What the exercise asks:
Restate all the entries exactly as they appear, apart from the pictures.
(Dataset content)
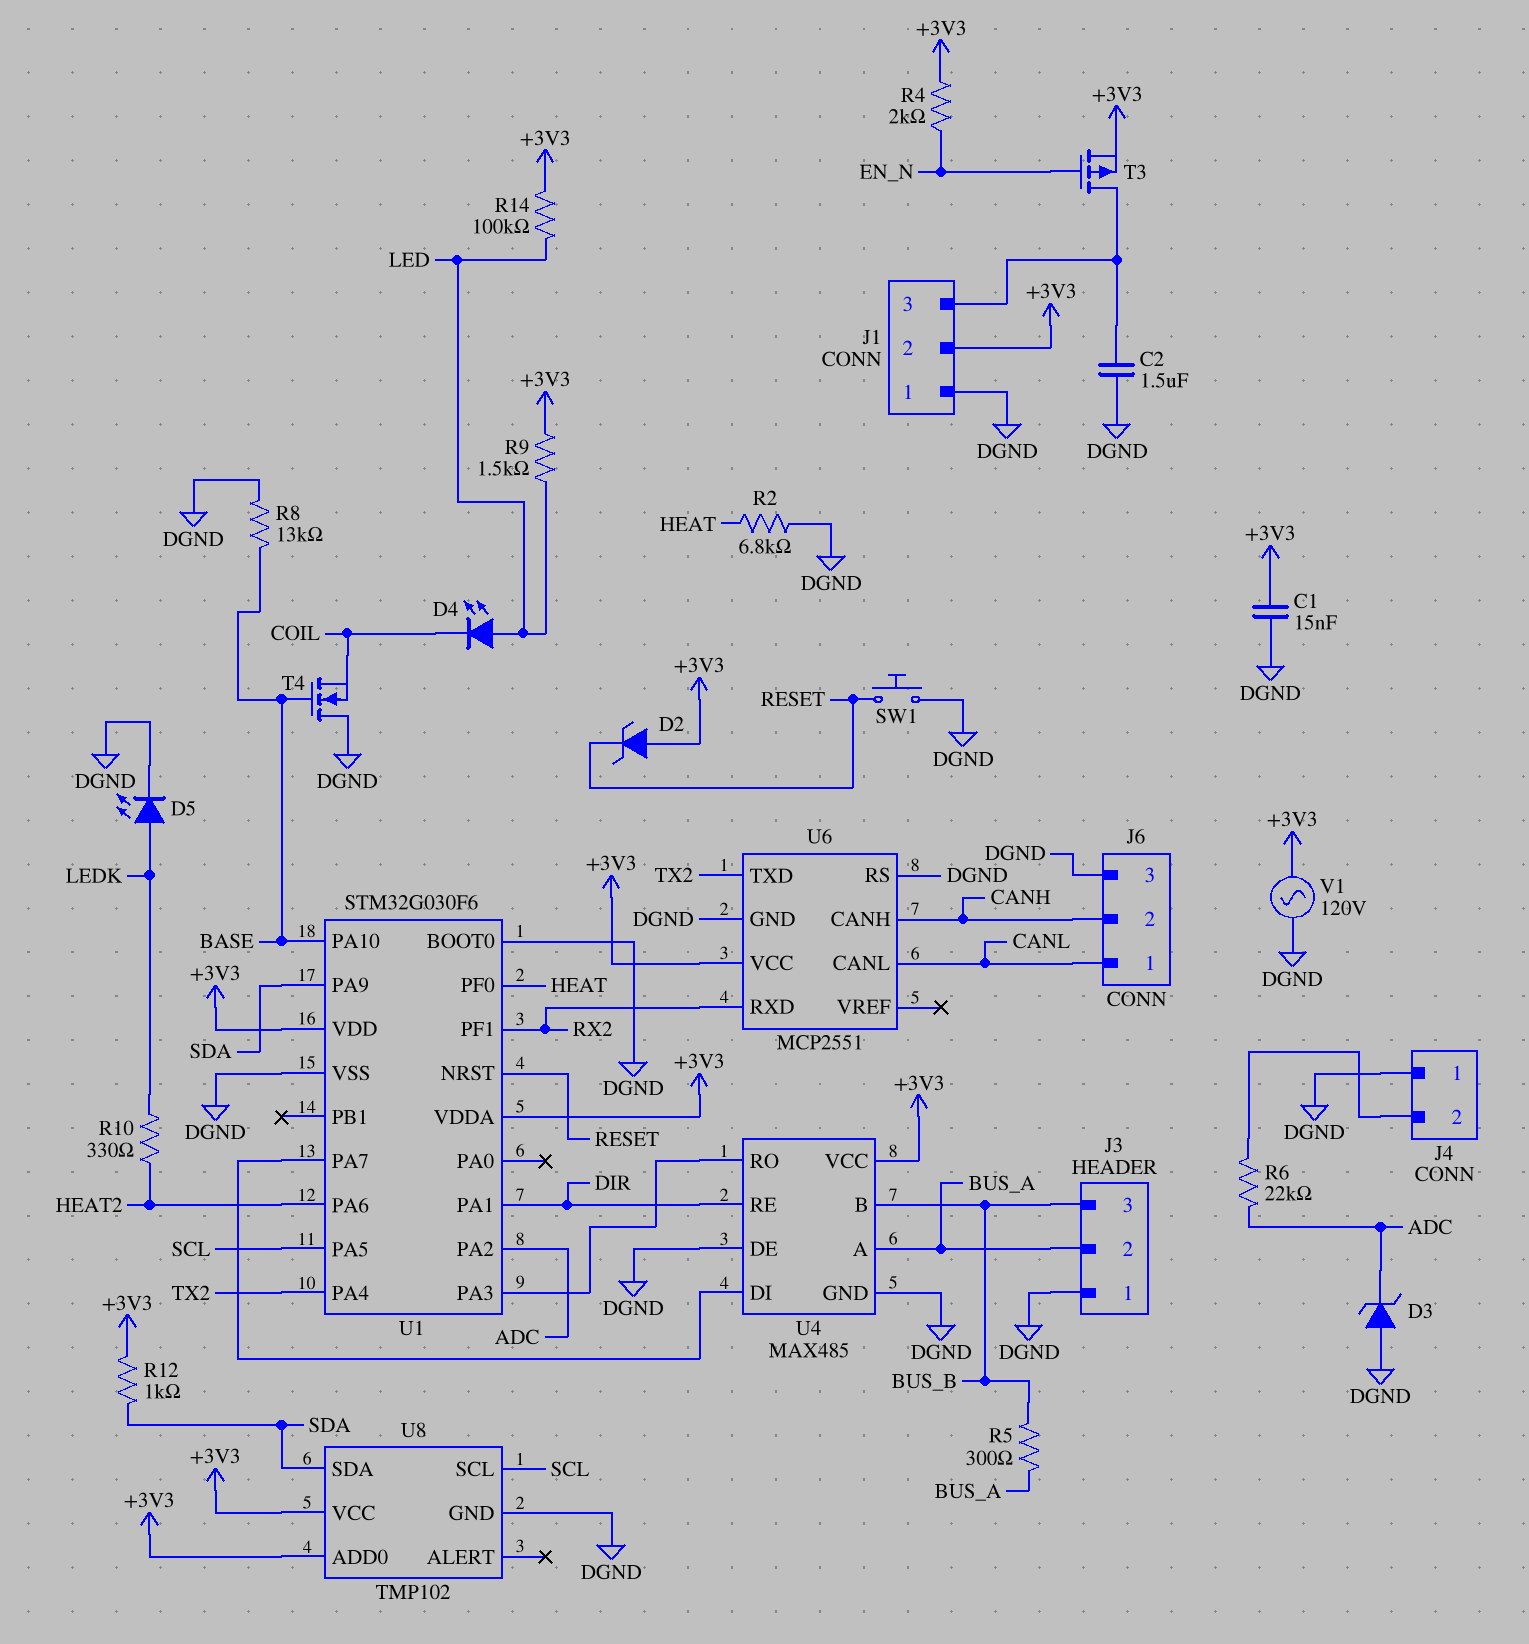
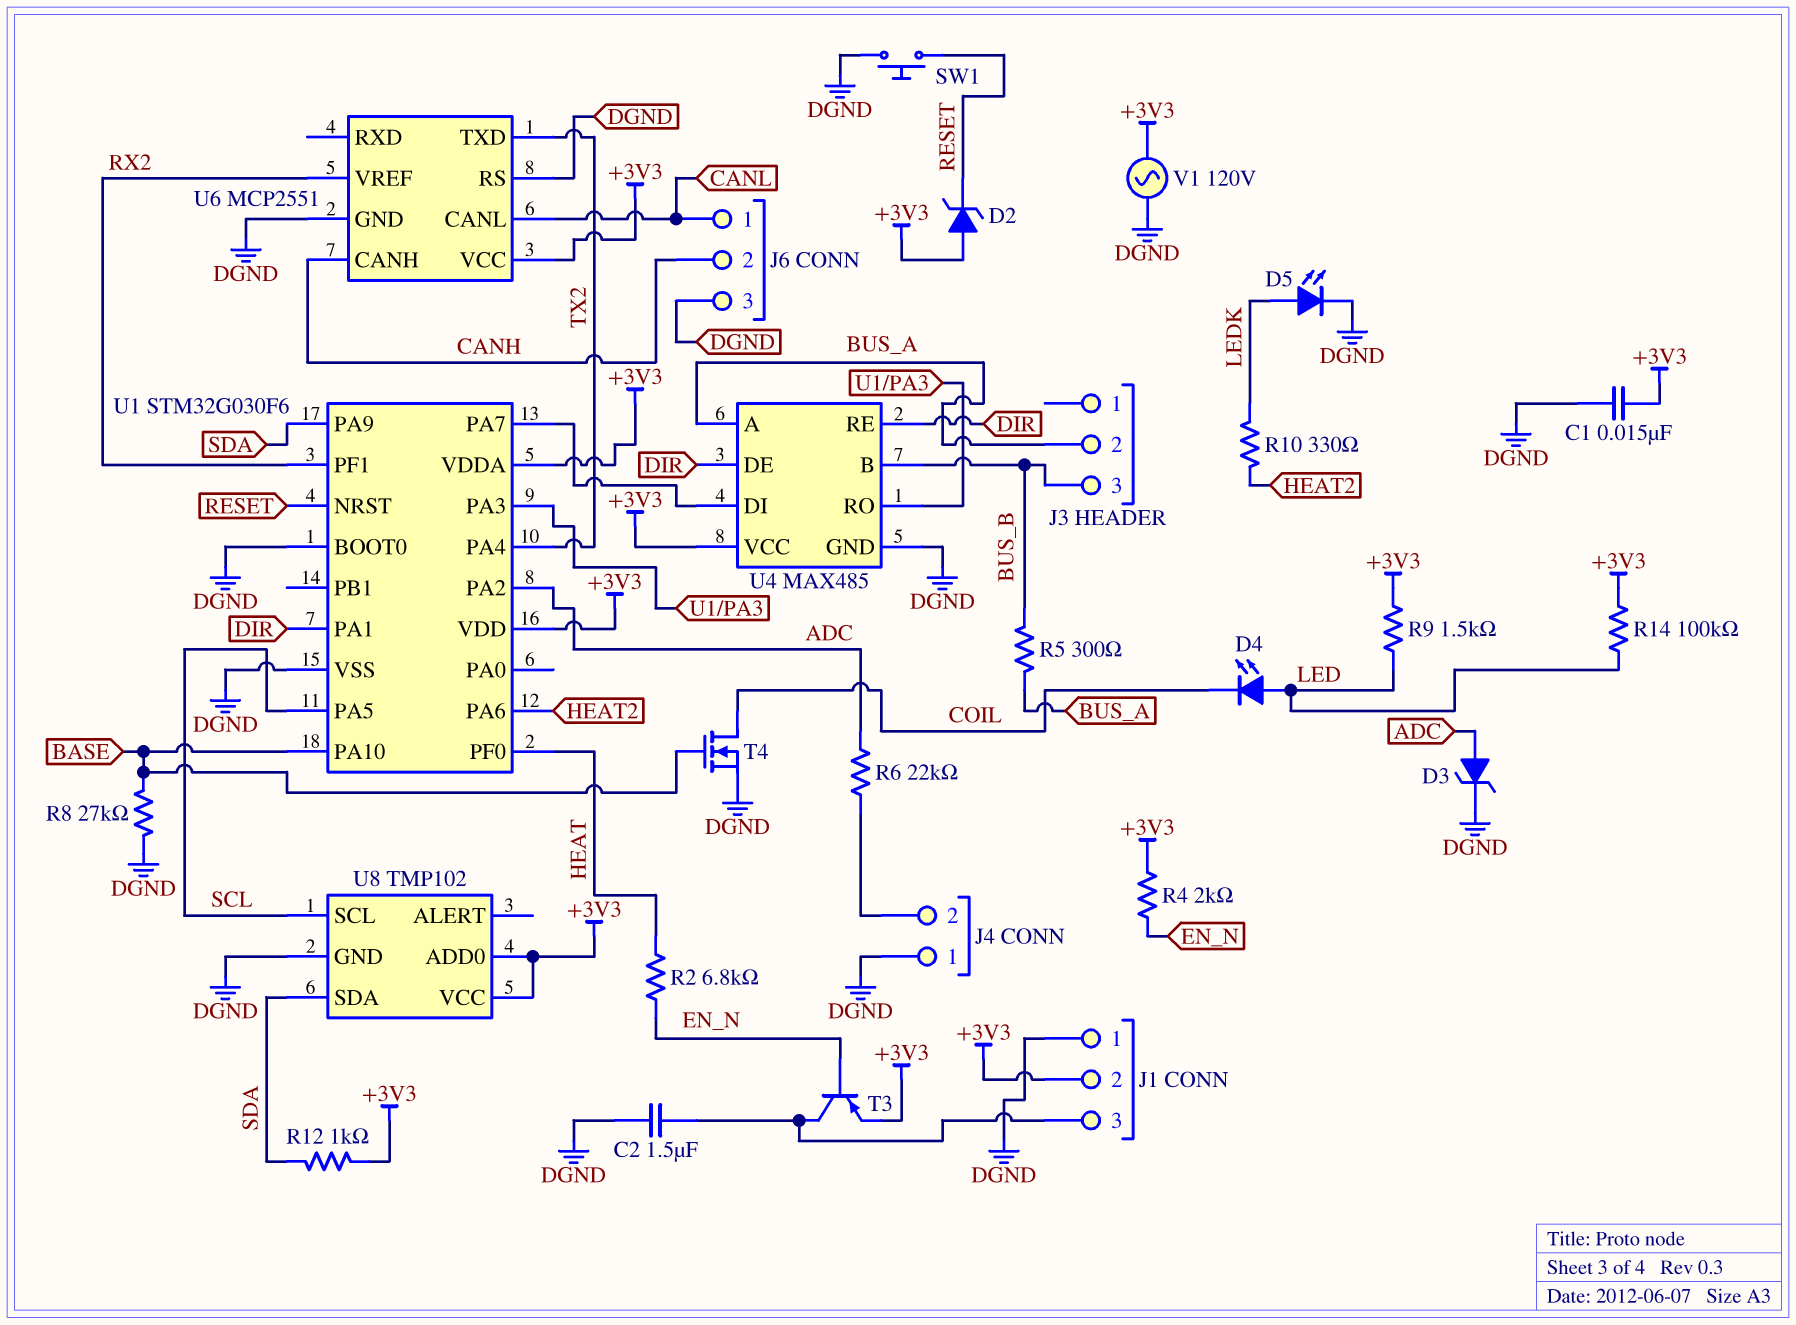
D3: zener (A DGND, K ADC) -> zener (A ADC, K DGND)
J3 pin 1: DGND -> none
R2: 6.8k (DGND, HEAT) -> 6.8k (EN_N, HEAT)
R8: 13k (BASE, DGND) -> 27k (BASE, DGND)
T3: PMOS (G EN_N, D J1/3, S +3V3) -> PNP (B EN_N, C J1/3, E +3V3)
T4: NMOS (G BASE, D DGND, S COIL) -> NMOS (G BASE, D COIL, S DGND)
U4 pin DE: DGND -> DIR
U6 pin RXD: RX2 -> none
U6 pin VREF: none -> RX2

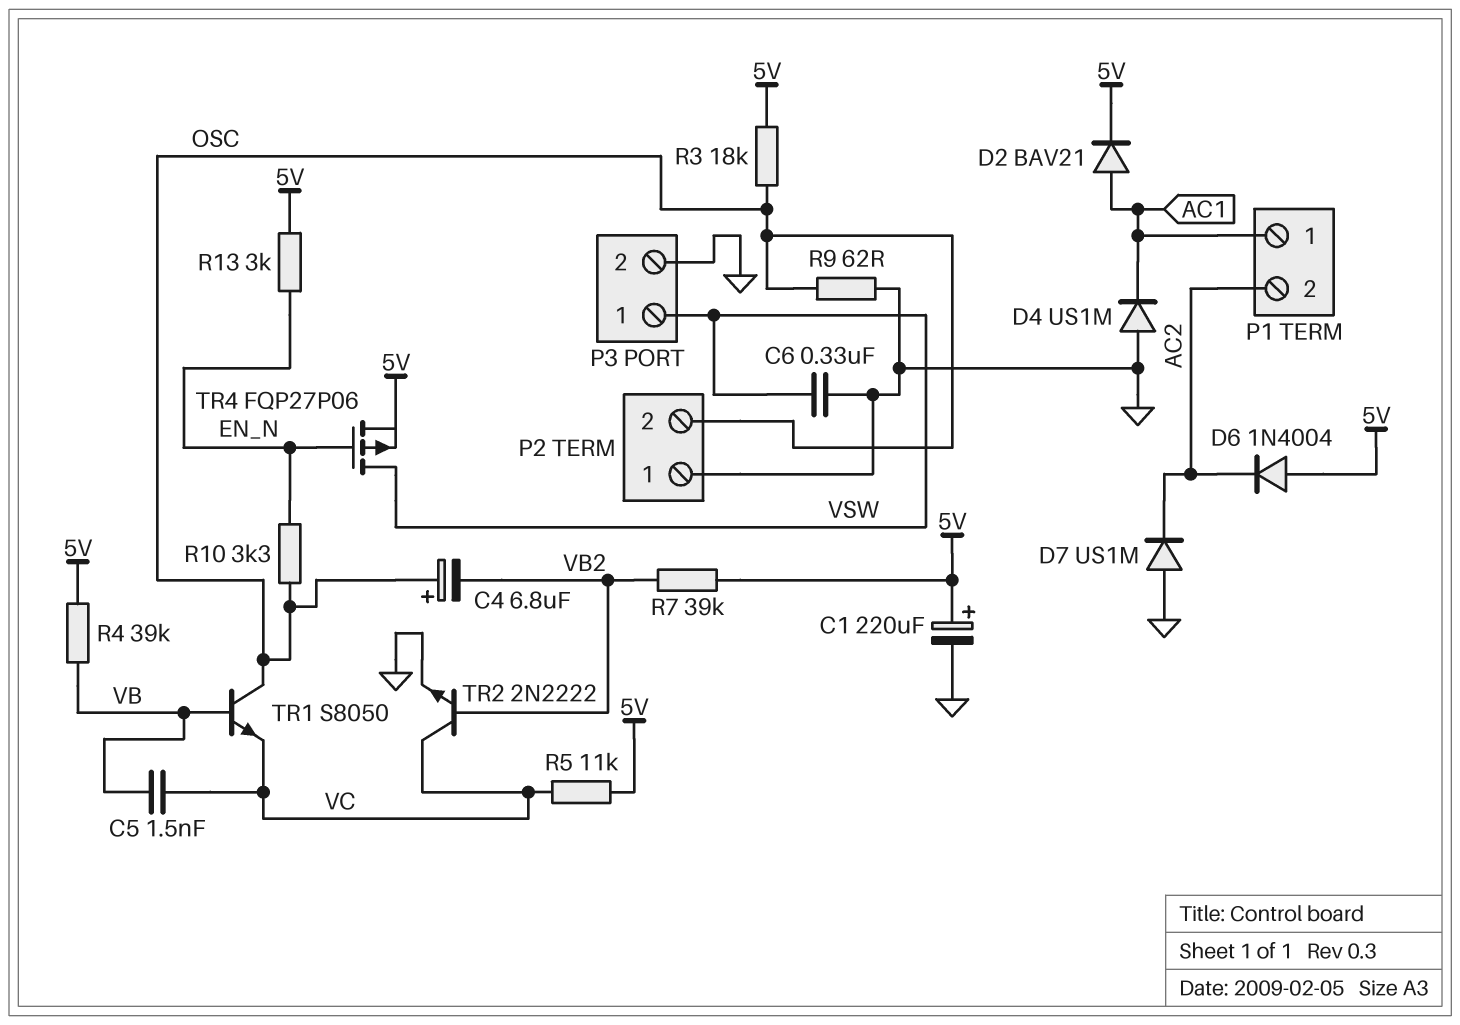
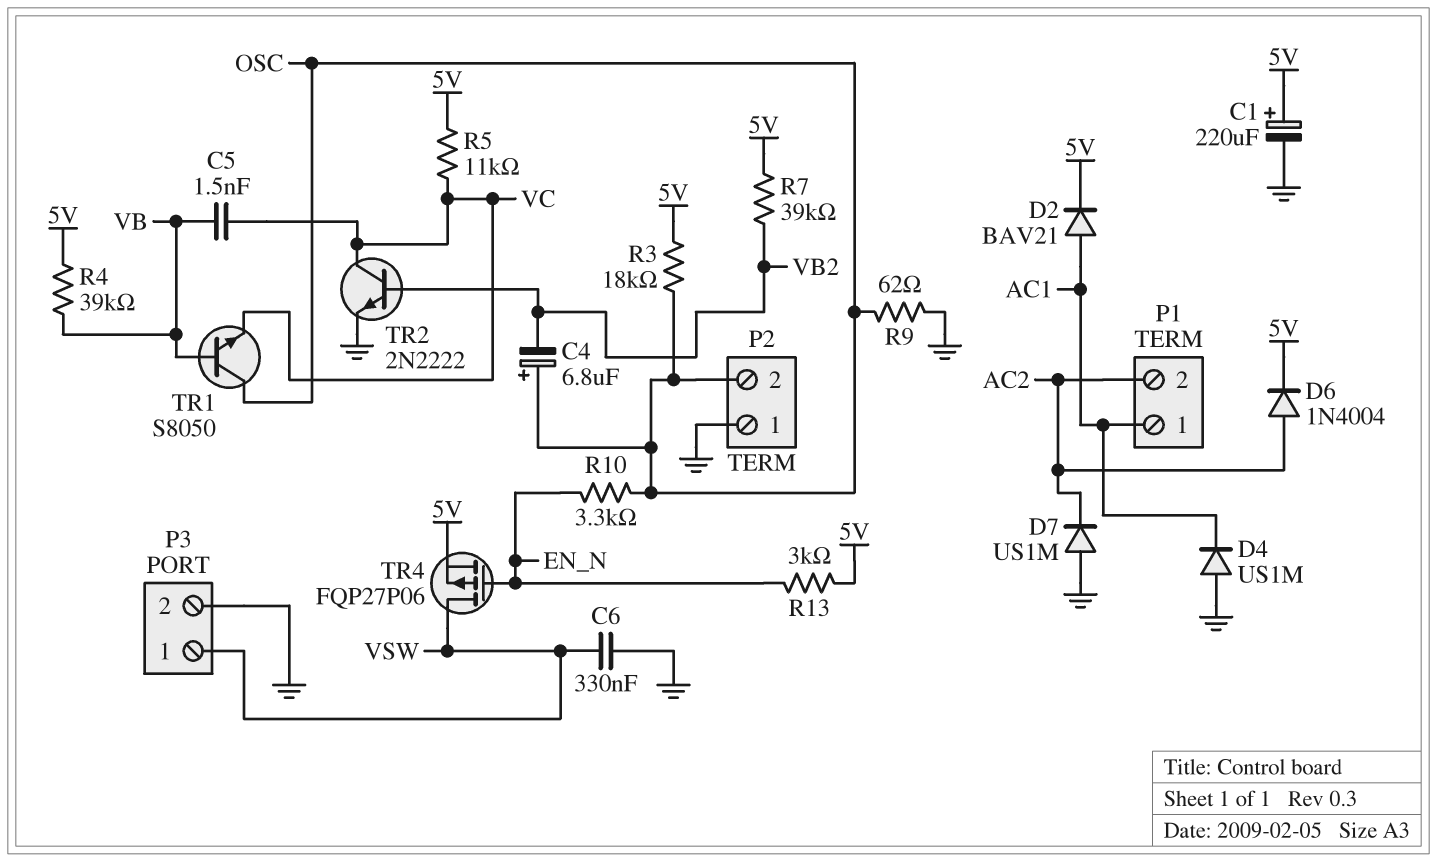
D6: diode 1N4004 (A 5V, K AC2) -> diode 1N4004 (A AC2, K 5V)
(End Dataset content)
Answer box:
D3: zener (A DGND, K ADC) -> zener (A ADC, K DGND)
J3 pin 1: DGND -> none
R2: 6.8k (DGND, HEAT) -> 6.8k (EN_N, HEAT)
R8: 13k (BASE, DGND) -> 27k (BASE, DGND)
T3: PMOS (G EN_N, D J1/3, S +3V3) -> PNP (B EN_N, C J1/3, E +3V3)
T4: NMOS (G BASE, D DGND, S COIL) -> NMOS (G BASE, D COIL, S DGND)
U4 pin DE: DGND -> DIR
U6 pin RXD: RX2 -> none
U6 pin VREF: none -> RX2

D6: diode 1N4004 (A 5V, K AC2) -> diode 1N4004 (A AC2, K 5V)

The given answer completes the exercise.